[[ RECORDS FOR THE EXERCISE, beginning ]]
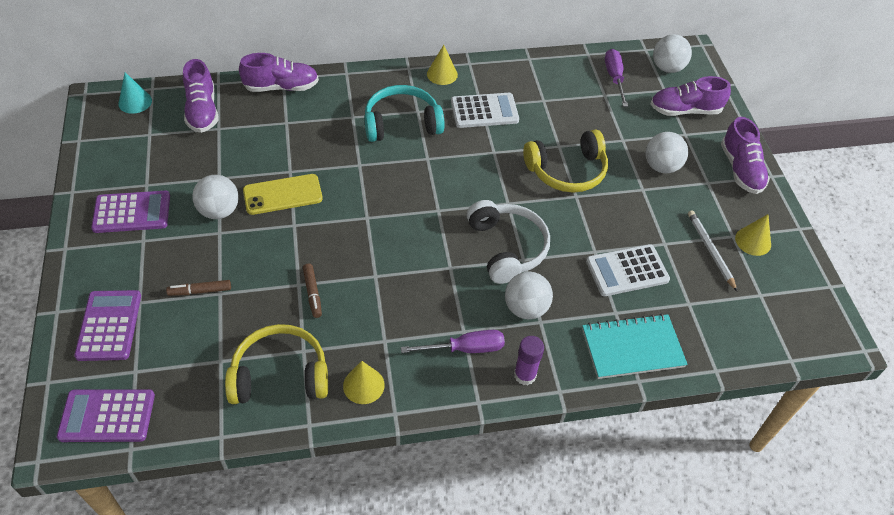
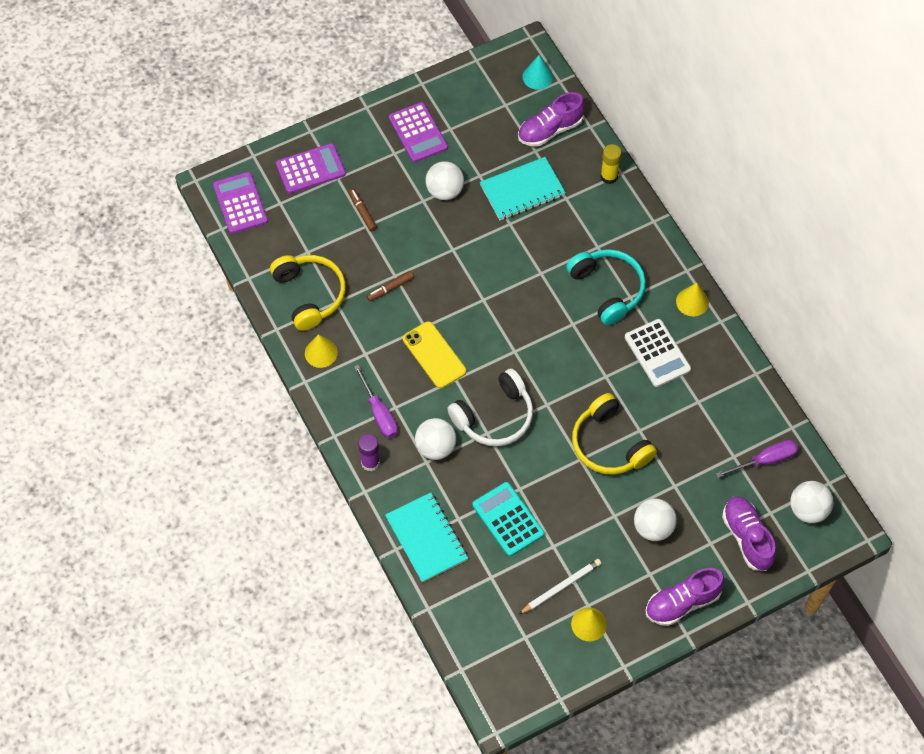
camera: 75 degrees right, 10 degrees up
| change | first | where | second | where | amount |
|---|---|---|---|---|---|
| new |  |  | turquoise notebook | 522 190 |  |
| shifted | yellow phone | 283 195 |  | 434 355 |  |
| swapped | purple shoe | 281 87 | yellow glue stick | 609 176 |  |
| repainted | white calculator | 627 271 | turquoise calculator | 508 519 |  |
[[ RECORDS FOR THE EXERCISE, end ]]
# WORK TO COMPLETE
Write out every line above again exactly, with the pictures left out.

# RESULT OF THE EXERCISE
camera: 75 degrees right, 10 degrees up
| change | first | where | second | where | amount |
|---|---|---|---|---|---|
| new |  |  | turquoise notebook | 522 190 |  |
| shifted | yellow phone | 283 195 |  | 434 355 |  |
| swapped | purple shoe | 281 87 | yellow glue stick | 609 176 |  |
| repainted | white calculator | 627 271 | turquoise calculator | 508 519 |  |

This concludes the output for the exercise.